Assignment: Within the listing below, count the lines that have the string "plus". Answer with that number only.
-------- Provided material --------
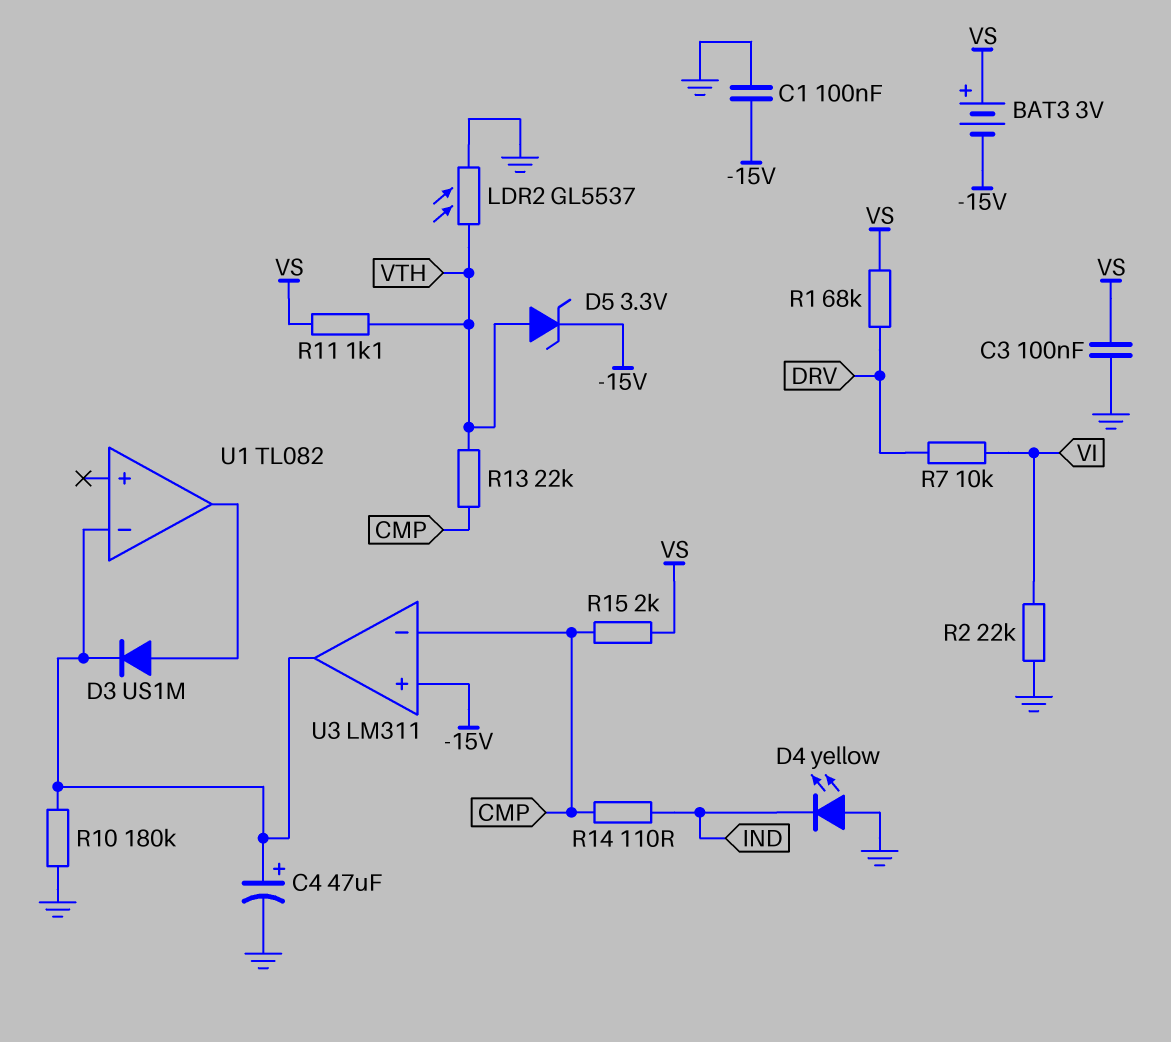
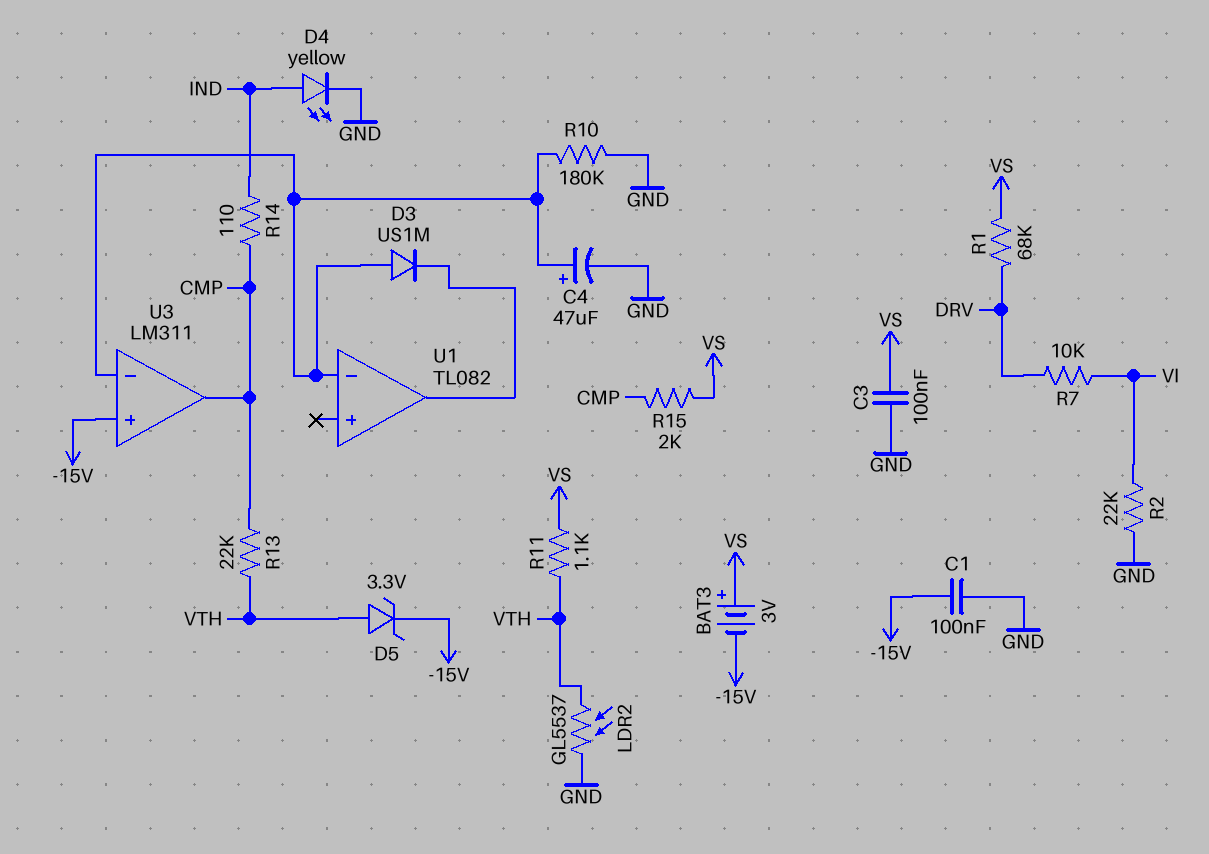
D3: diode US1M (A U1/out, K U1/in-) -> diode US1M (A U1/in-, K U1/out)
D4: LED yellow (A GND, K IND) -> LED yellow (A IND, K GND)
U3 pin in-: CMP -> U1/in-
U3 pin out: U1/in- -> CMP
--------
-------- Provided material --------
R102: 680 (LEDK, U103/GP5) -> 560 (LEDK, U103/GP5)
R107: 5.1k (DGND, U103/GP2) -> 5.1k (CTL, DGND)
--------
-------- Provided material --------
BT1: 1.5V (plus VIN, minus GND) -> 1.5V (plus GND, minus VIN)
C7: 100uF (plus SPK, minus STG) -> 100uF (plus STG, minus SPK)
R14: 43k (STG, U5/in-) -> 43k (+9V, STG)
--------
Written answer: 2